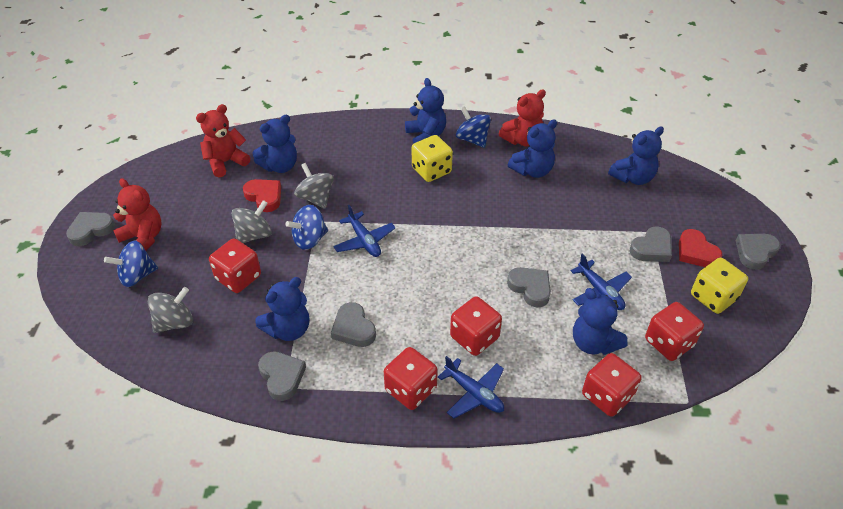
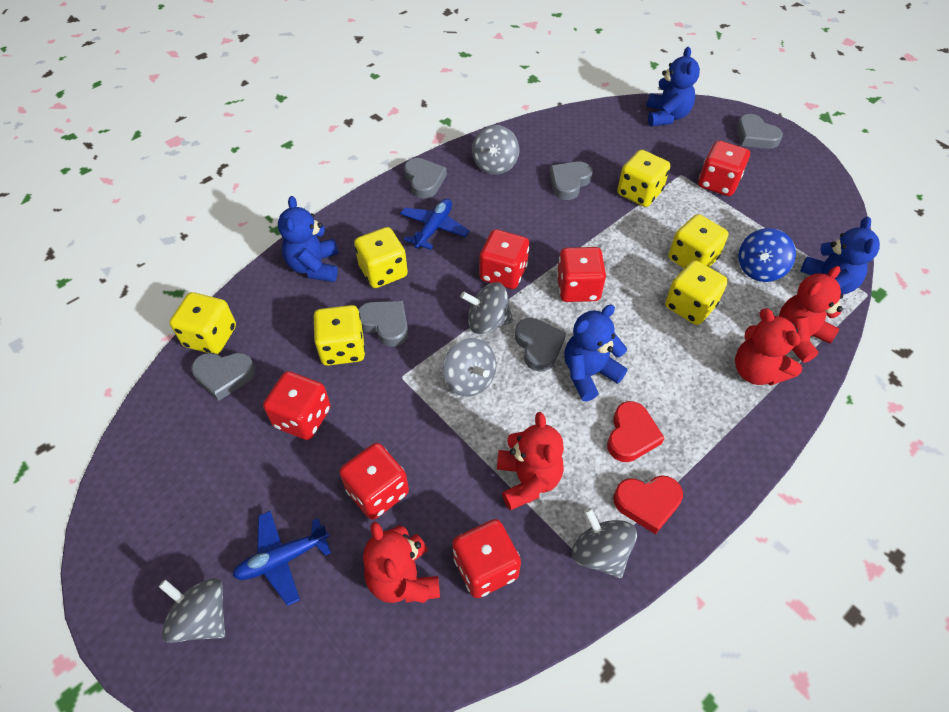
blue plane: 3 -> 2
blue spinning top: 3 -> 1
blue teddy bear: 6 -> 4
grey spinning top: 3 -> 5
red dice: 5 -> 6
red teddy bear: 3 -> 4
yellow dice: 2 -> 6

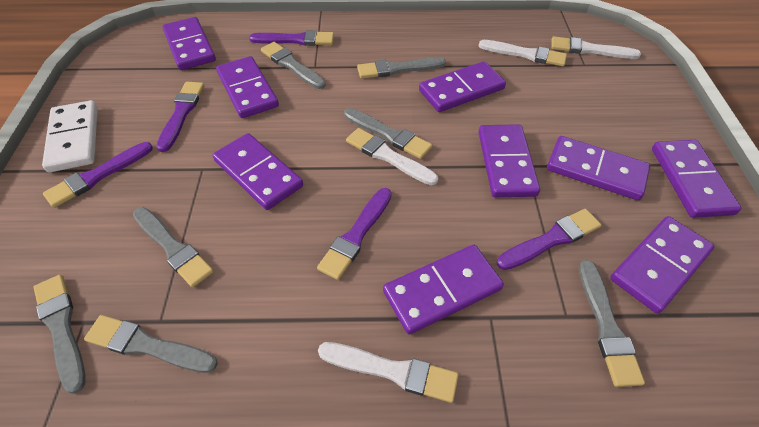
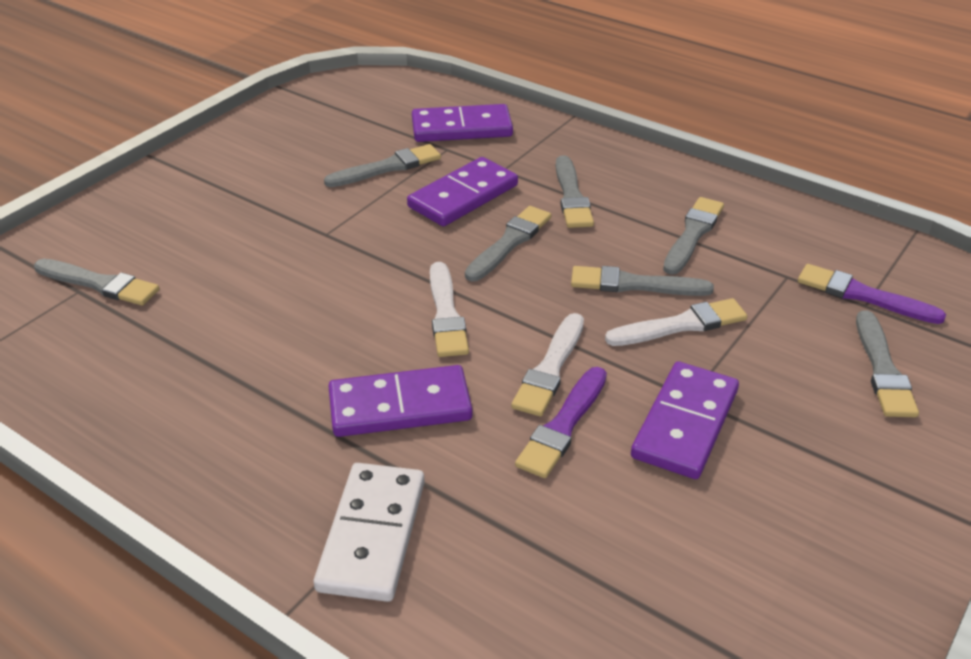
purple brush: 5 -> 2
purple domino: 9 -> 4
white brush: 4 -> 3

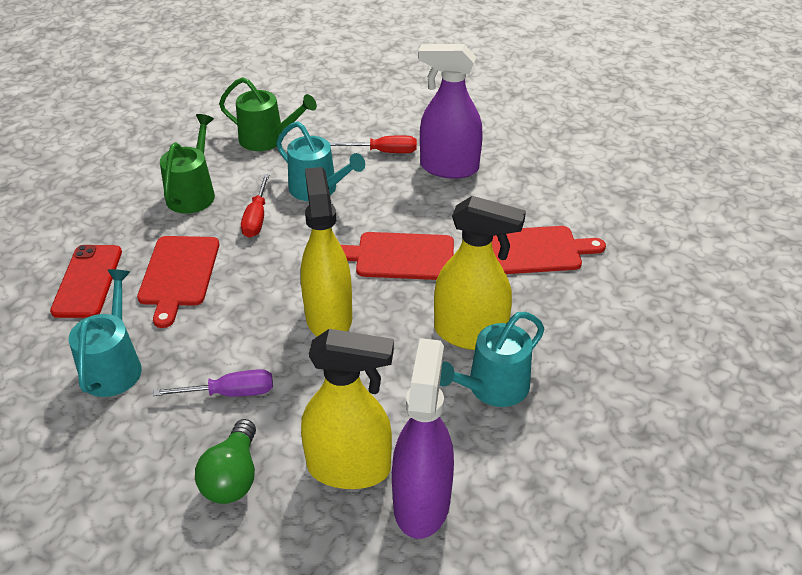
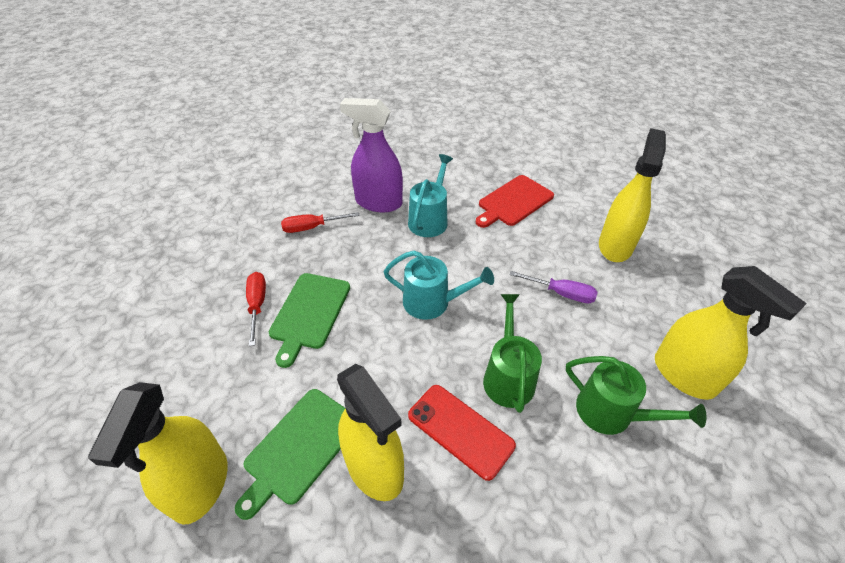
green cutting board: 0 -> 2
green light bulb: 1 -> 0
purple spray bottle: 2 -> 1
red cutting board: 3 -> 1
turquoise watering can: 3 -> 2
yellow spray bottle: 3 -> 4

--------------------

• ASSIGNMENT:
Which lines of the records contain the word "yellow"? Copy each of them.

• RESULT OF THIS TASK:
yellow dice: 2 -> 6
yellow spray bottle: 3 -> 4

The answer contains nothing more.